# [Stored data]
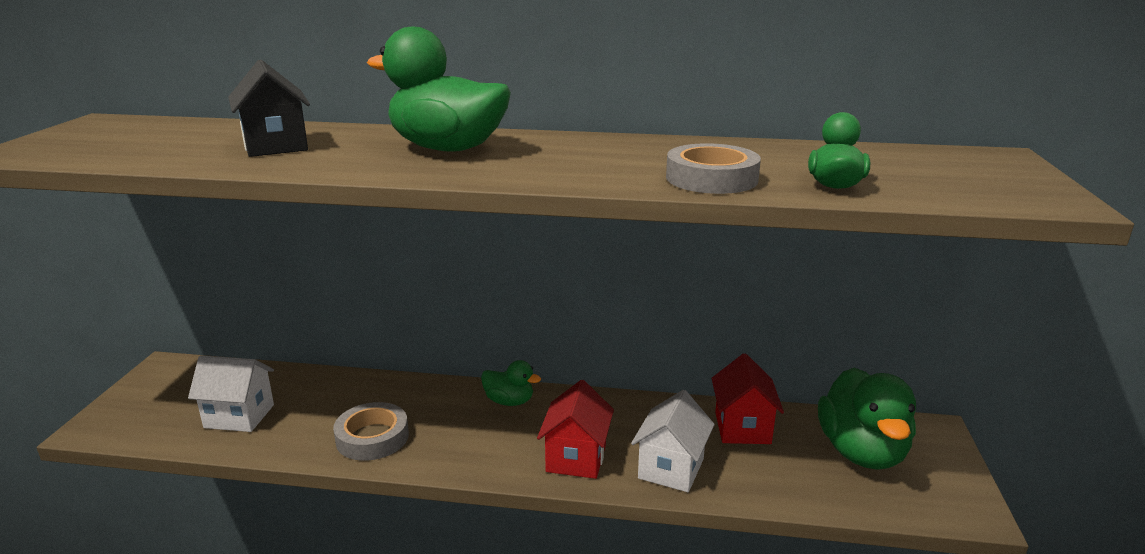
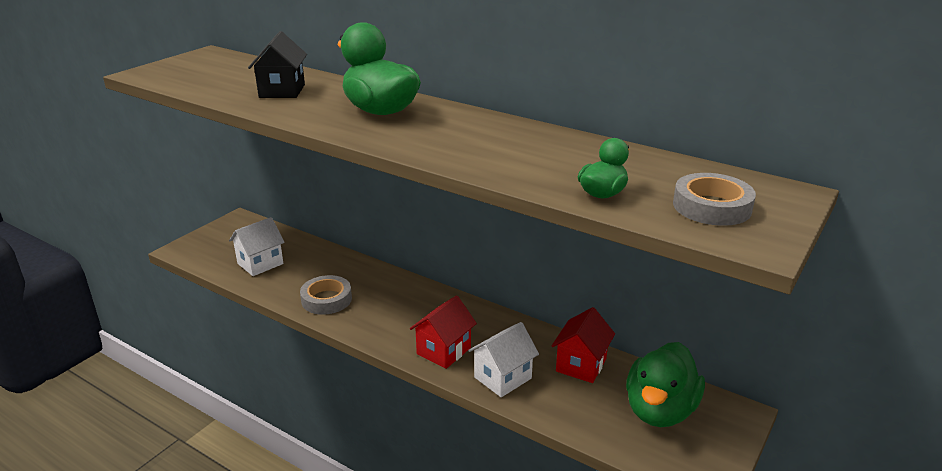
camera: 25 degrees right, 5 degrees up
white house [188,355,274,432] -> white house turned 75 degrees counterclockwise [229,217,285,276]
green duck [481,360,541,406] -> none
grey tape [666,143,761,194] -> grey tape moved to [673,173,756,226]

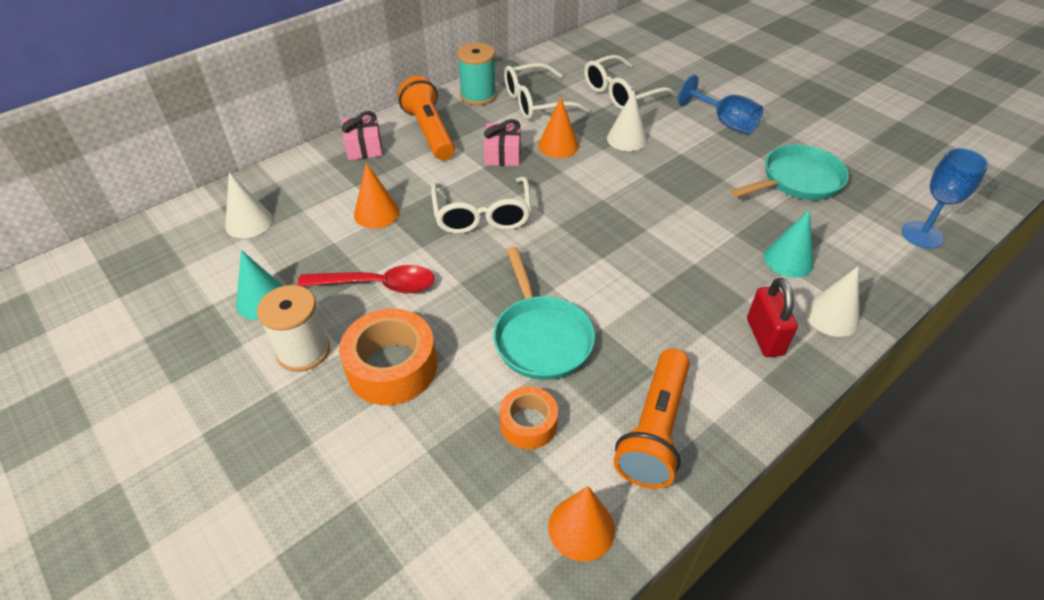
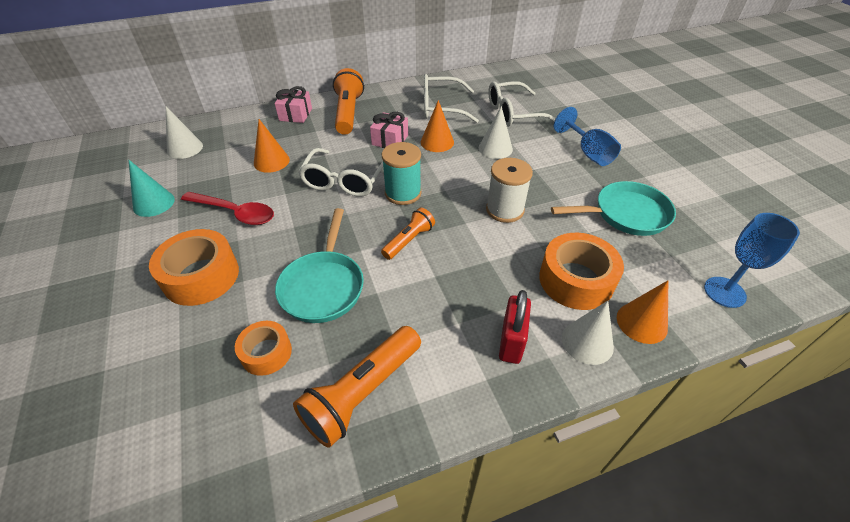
camera: 20 degrees right, 0 degrees up
white spool [257,285,330,372] -> white spool moved to [486,158,533,223]
turquoise spool [457,43,496,105] -> turquoise spool moved to [382,142,422,205]
orange cone [548,486,615,562] -> orange cone moved to [617,280,668,344]
turquoise cone [764,209,814,278] -> orange tape [539,233,624,310]
none -> orange flashlight [381,208,435,260]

# [Task objective]
Leave the pictures out and reproduce exactly the lines from the top of the listing above through the line with "camera: 20 degrees right, 0 degrees up".

# [Exercise response]
camera: 25 degrees right, 5 degrees up
white house [188,355,274,432] -> white house turned 75 degrees counterclockwise [229,217,285,276]
green duck [481,360,541,406] -> none
grey tape [666,143,761,194] -> grey tape moved to [673,173,756,226]

camera: 20 degrees right, 0 degrees up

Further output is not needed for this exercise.